Using the listing below, set down exactly the lines starting at the line that contains "cyan semicircle: (110, 67) -> (91, 44), moved" and ending at the line that contains "brown arrow: (67, 153)", both included, and no others.

*** Opening Data to use ***

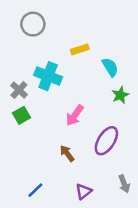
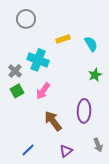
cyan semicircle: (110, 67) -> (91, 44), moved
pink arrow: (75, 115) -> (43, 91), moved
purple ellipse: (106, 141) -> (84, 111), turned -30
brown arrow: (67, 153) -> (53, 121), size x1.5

*** Closing Data to use ***
*** Opening Data to use ***

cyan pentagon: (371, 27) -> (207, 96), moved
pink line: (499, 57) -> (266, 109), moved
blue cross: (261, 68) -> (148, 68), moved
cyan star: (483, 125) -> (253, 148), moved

*** Closing Data to use ***

» Solved exercise
cyan semicircle: (110, 67) -> (91, 44), moved
pink arrow: (75, 115) -> (43, 91), moved
purple ellipse: (106, 141) -> (84, 111), turned -30
brown arrow: (67, 153) -> (53, 121), size x1.5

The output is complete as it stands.